WORK REQUIRED: Reproduce the listing exactly, with no pictures in your copy.

LISTED RECORDS:
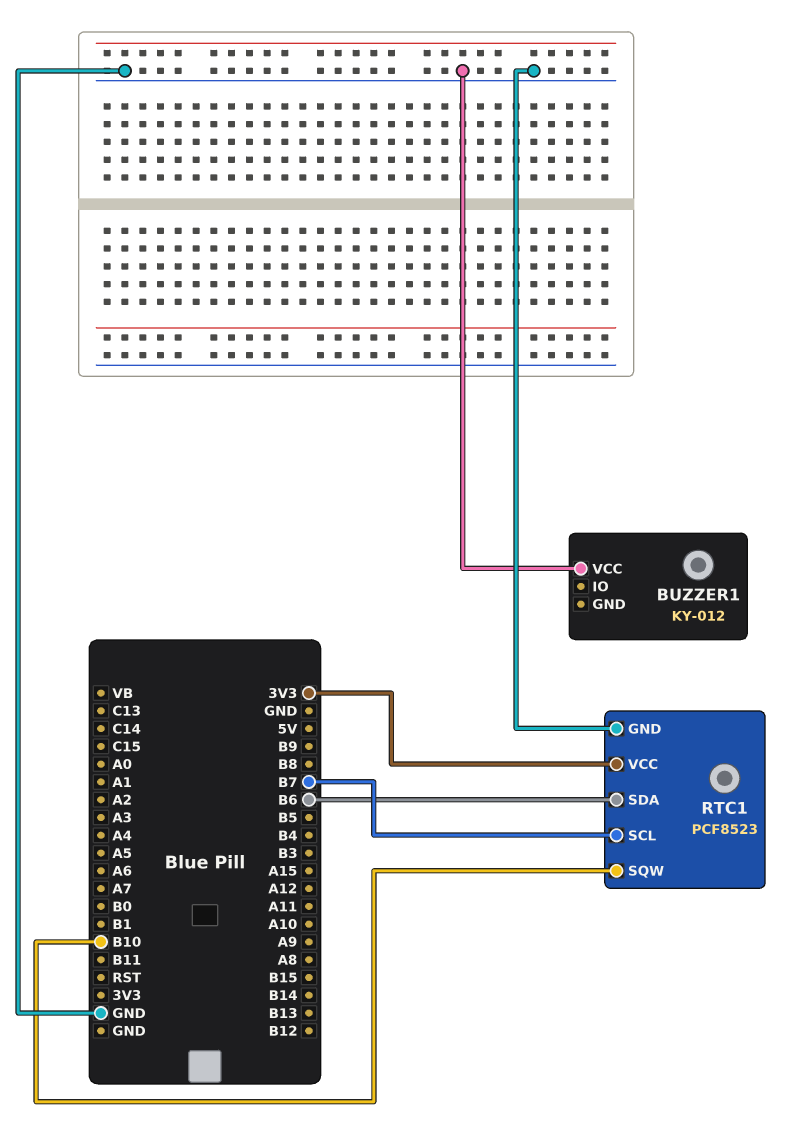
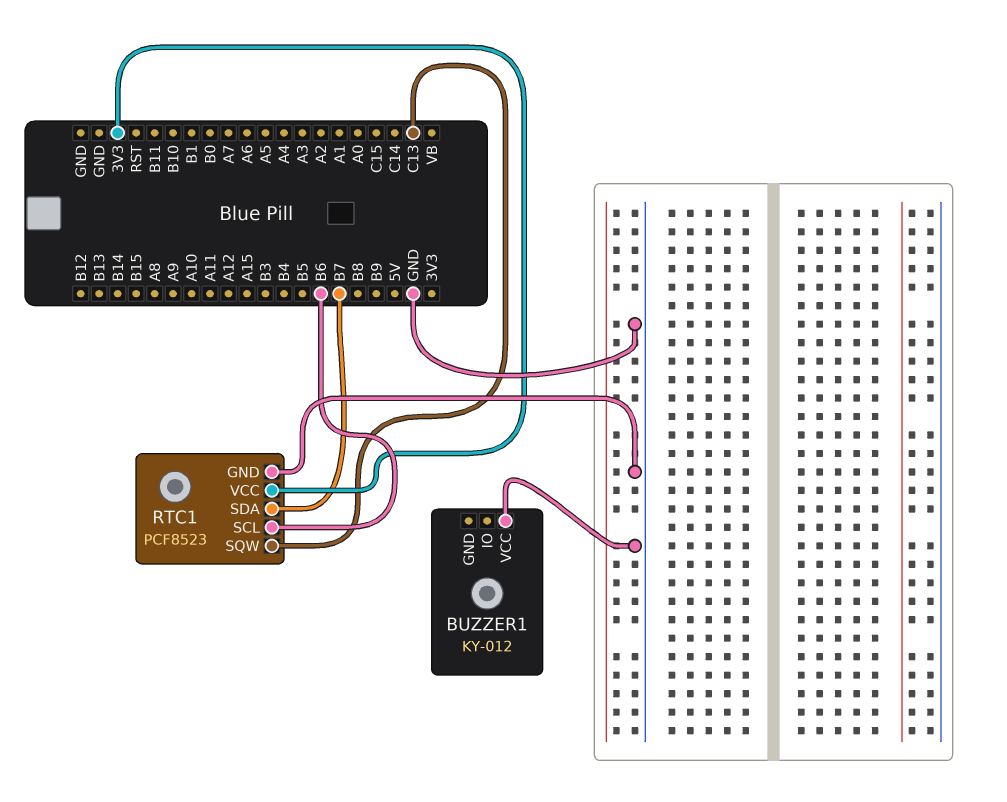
RTC1 pin SCL: B7 -> B6
RTC1 pin SDA: B6 -> B7
RTC1 pin SQW: B10 -> C13

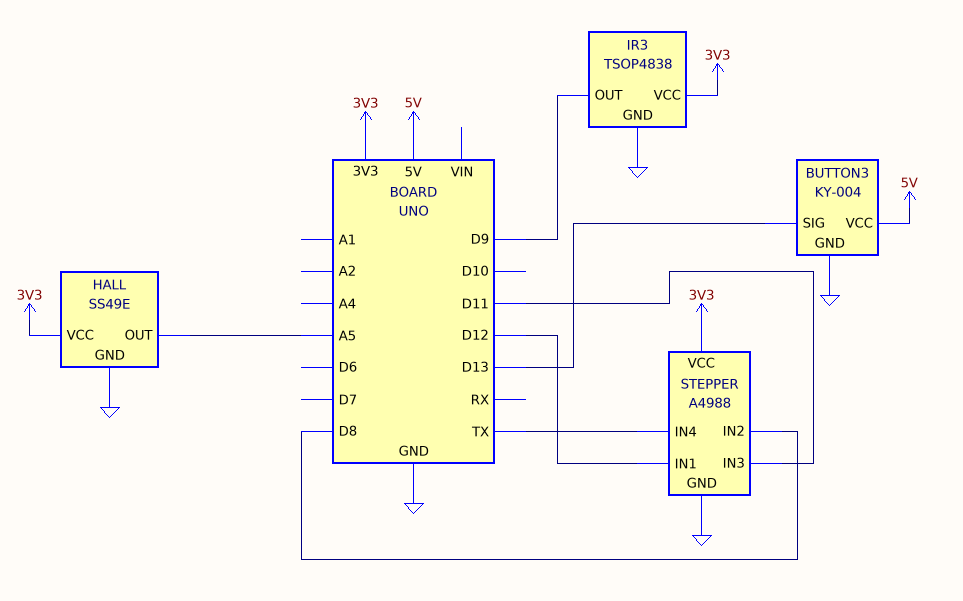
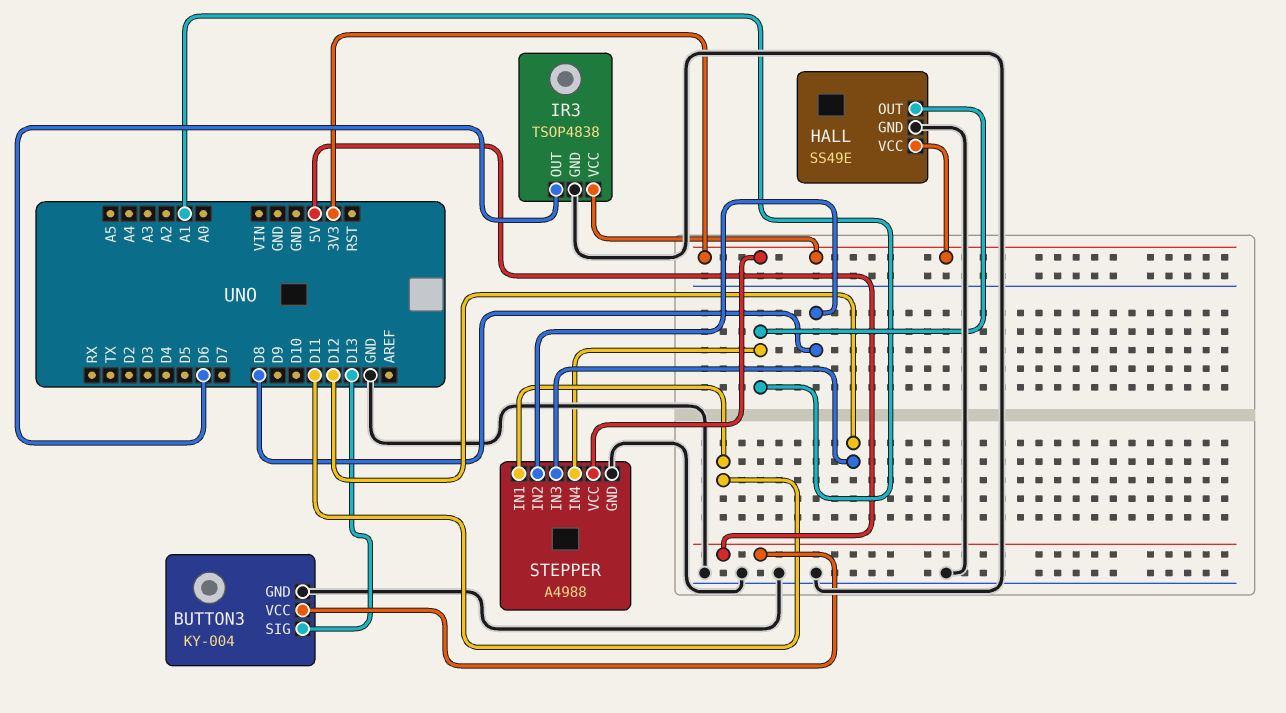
HALL pin OUT: A5 -> A1
IR3 pin OUT: D9 -> D6
STEPPER pin IN1: D12 -> D11
STEPPER pin IN3: D11 -> D12
STEPPER pin IN4: TX -> A1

WRITTEN ANSWER:
RTC1 pin SCL: B7 -> B6
RTC1 pin SDA: B6 -> B7
RTC1 pin SQW: B10 -> C13

HALL pin OUT: A5 -> A1
IR3 pin OUT: D9 -> D6
STEPPER pin IN1: D12 -> D11
STEPPER pin IN3: D11 -> D12
STEPPER pin IN4: TX -> A1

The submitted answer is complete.